## REQUIREMENTS
Copy out, word for word, the records below from the line containing "cyan triangle: rotated" through the line containing "pink trapezoid: moved 26 px left, 14 px down", including both of those lines.

## GIVEN DATA
++++++++

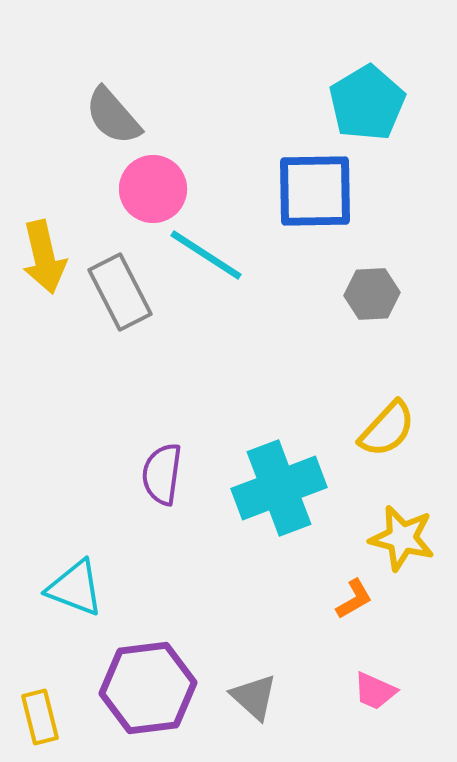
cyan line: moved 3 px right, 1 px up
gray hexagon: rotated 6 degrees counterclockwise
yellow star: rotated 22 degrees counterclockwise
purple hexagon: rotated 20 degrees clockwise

++++++++

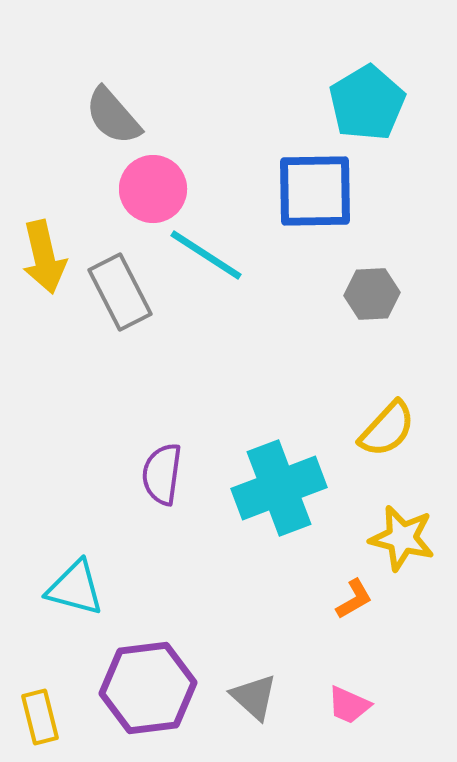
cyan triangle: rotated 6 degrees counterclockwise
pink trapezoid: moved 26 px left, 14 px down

++++++++

## COMPLETE OUTPUT
cyan triangle: rotated 6 degrees counterclockwise
pink trapezoid: moved 26 px left, 14 px down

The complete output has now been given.